(Assignment)
The following data needs to be repeated exactly, with all images excluded.

[Recorded data]

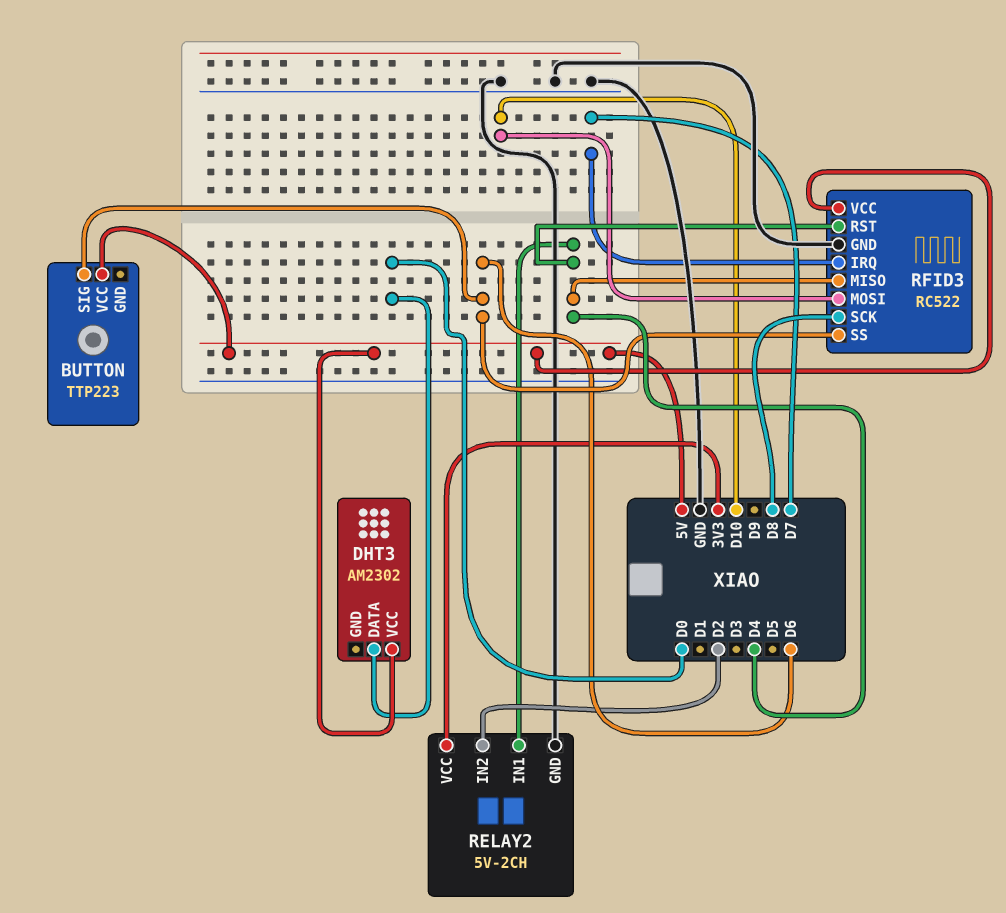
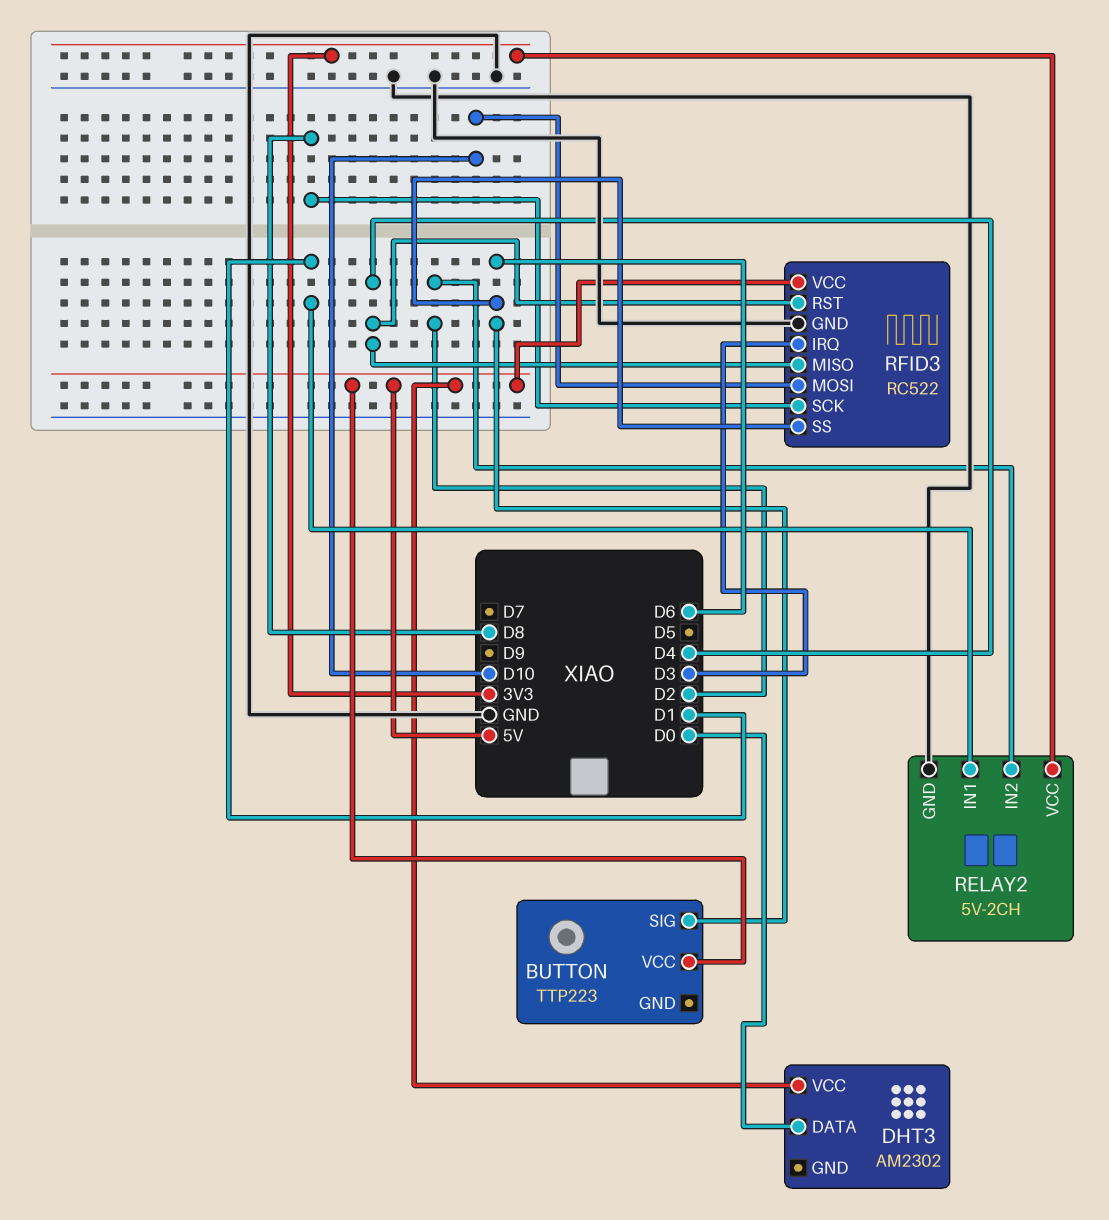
RELAY2 pin IN1: D4 -> D1
RFID3 pin IRQ: D7 -> D3

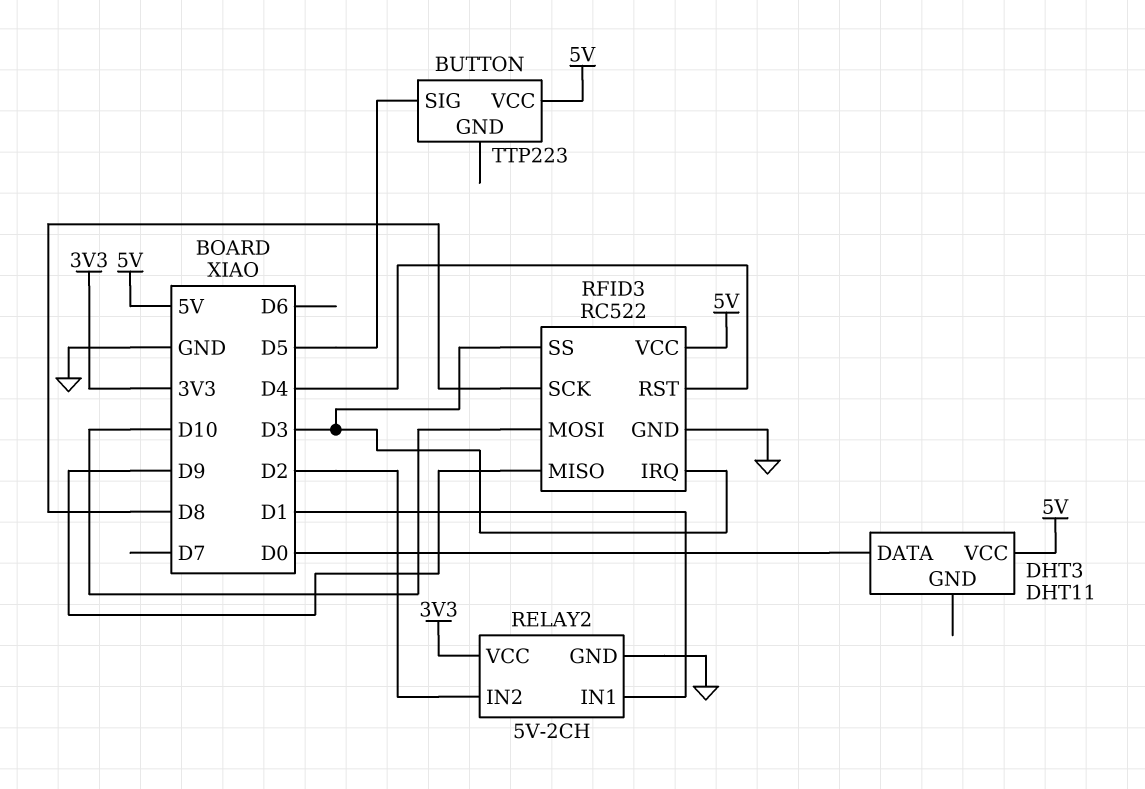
BUTTON pin SIG: D6 -> D5
DHT3: AM2302 -> DHT11
RFID3 pin MISO: D4 -> D9
RFID3 pin SS: D6 -> D3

[/Recorded data]

(Problem solution)
RELAY2 pin IN1: D4 -> D1
RFID3 pin IRQ: D7 -> D3

BUTTON pin SIG: D6 -> D5
DHT3: AM2302 -> DHT11
RFID3 pin MISO: D4 -> D9
RFID3 pin SS: D6 -> D3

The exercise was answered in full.